### Work to be completed
Range to output from the entries below: the line containing "D206: diode (A GND, K AC2) -> none" through the line containing "R206: 270 (LEDK, X3) -> 1k (LEDK, X3)". Set it down exactly, ends included, nothing else.

### Recorded data
------------------------------------------------

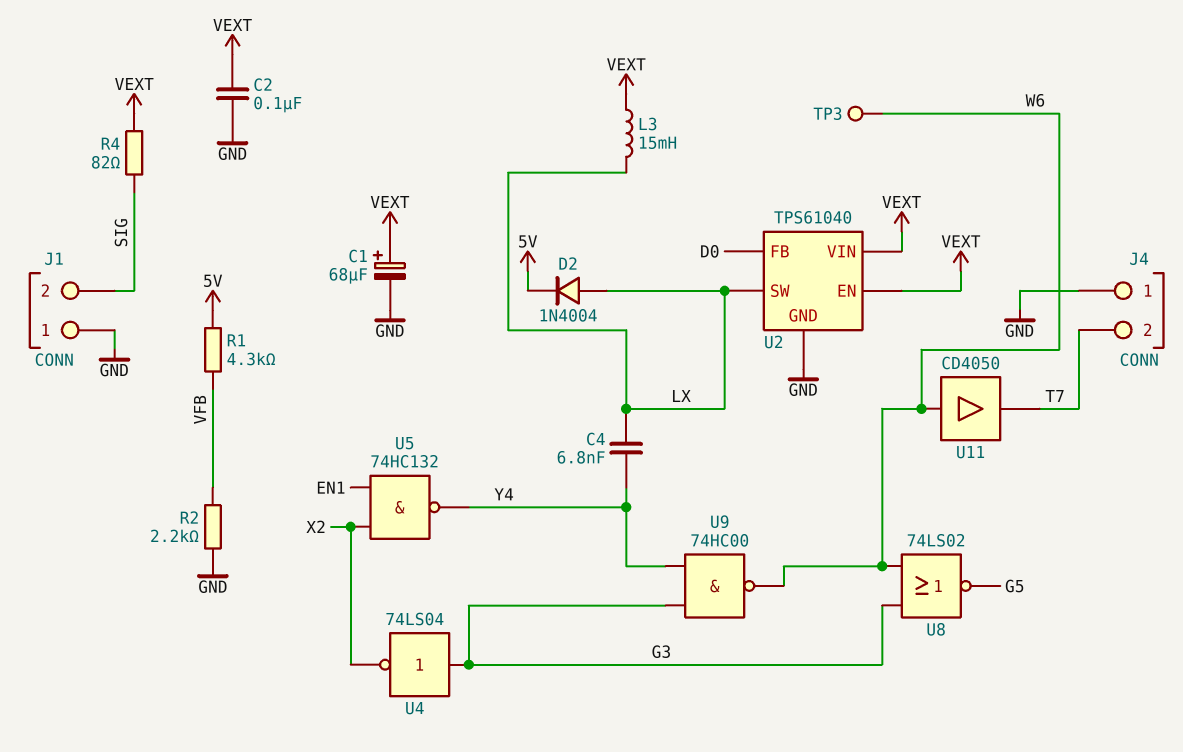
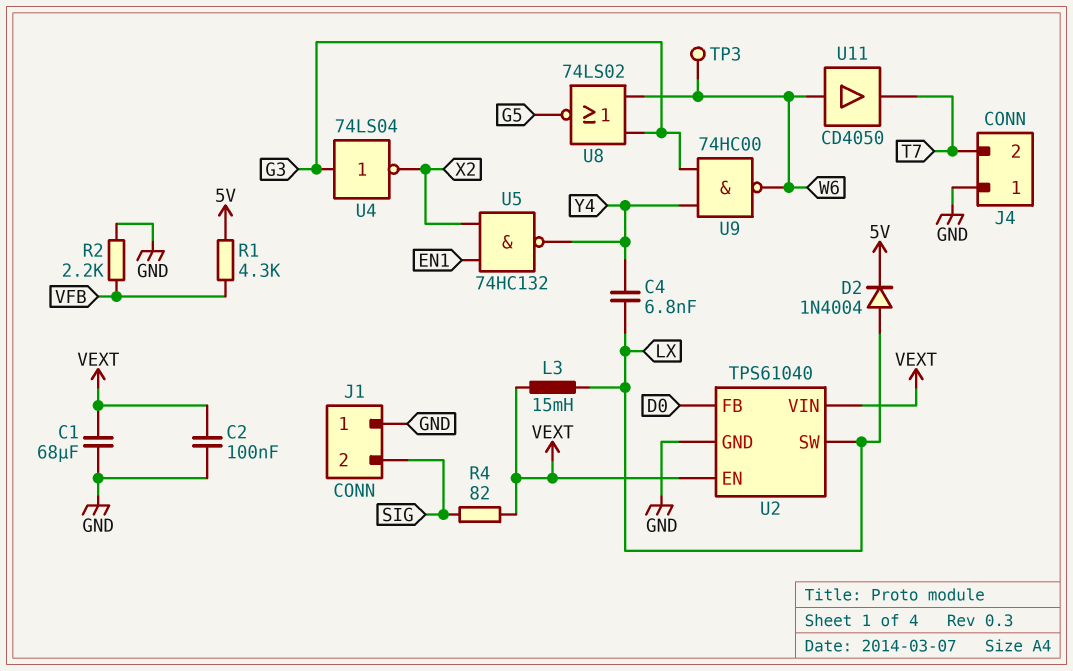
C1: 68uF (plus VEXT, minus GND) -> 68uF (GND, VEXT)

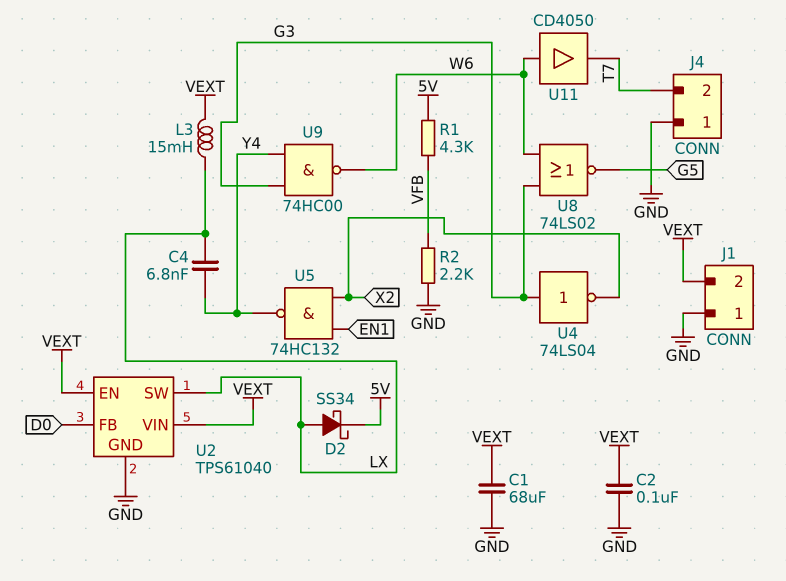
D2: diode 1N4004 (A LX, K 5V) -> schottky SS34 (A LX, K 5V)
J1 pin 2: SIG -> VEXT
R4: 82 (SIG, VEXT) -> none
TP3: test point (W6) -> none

------------------------------------------------

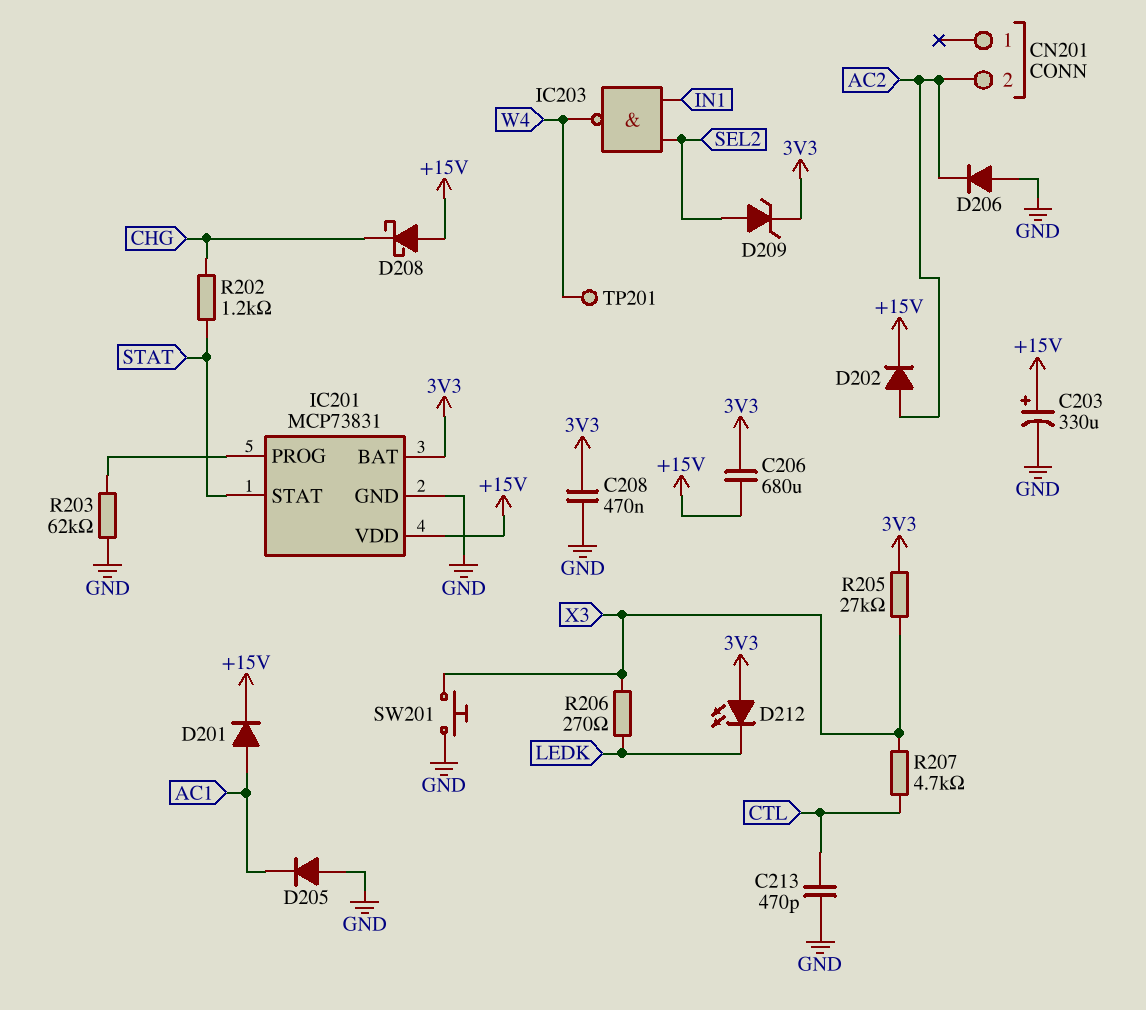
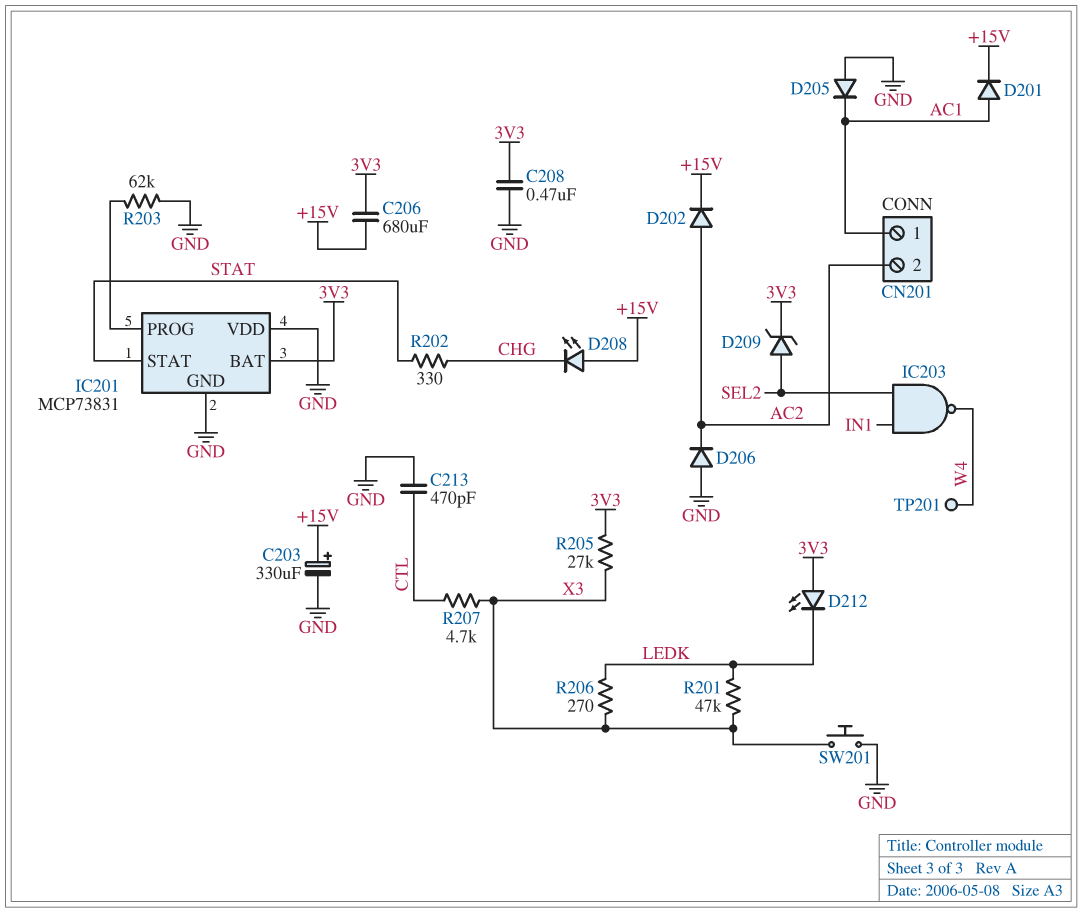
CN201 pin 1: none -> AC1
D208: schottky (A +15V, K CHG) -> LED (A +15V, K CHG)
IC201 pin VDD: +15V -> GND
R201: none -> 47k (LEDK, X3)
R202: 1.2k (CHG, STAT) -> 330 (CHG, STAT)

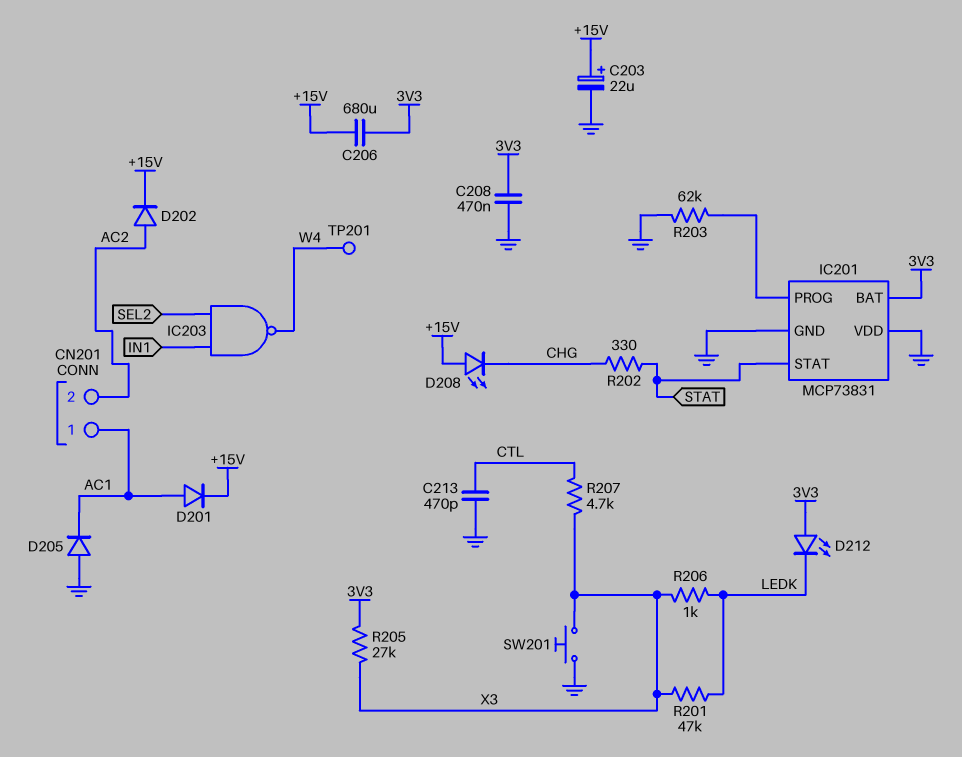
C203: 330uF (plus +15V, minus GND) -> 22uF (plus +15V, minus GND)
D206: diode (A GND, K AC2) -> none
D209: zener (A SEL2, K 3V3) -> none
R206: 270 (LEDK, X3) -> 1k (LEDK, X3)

------------------------------------------------

### Response for this exercise
D206: diode (A GND, K AC2) -> none
D209: zener (A SEL2, K 3V3) -> none
R206: 270 (LEDK, X3) -> 1k (LEDK, X3)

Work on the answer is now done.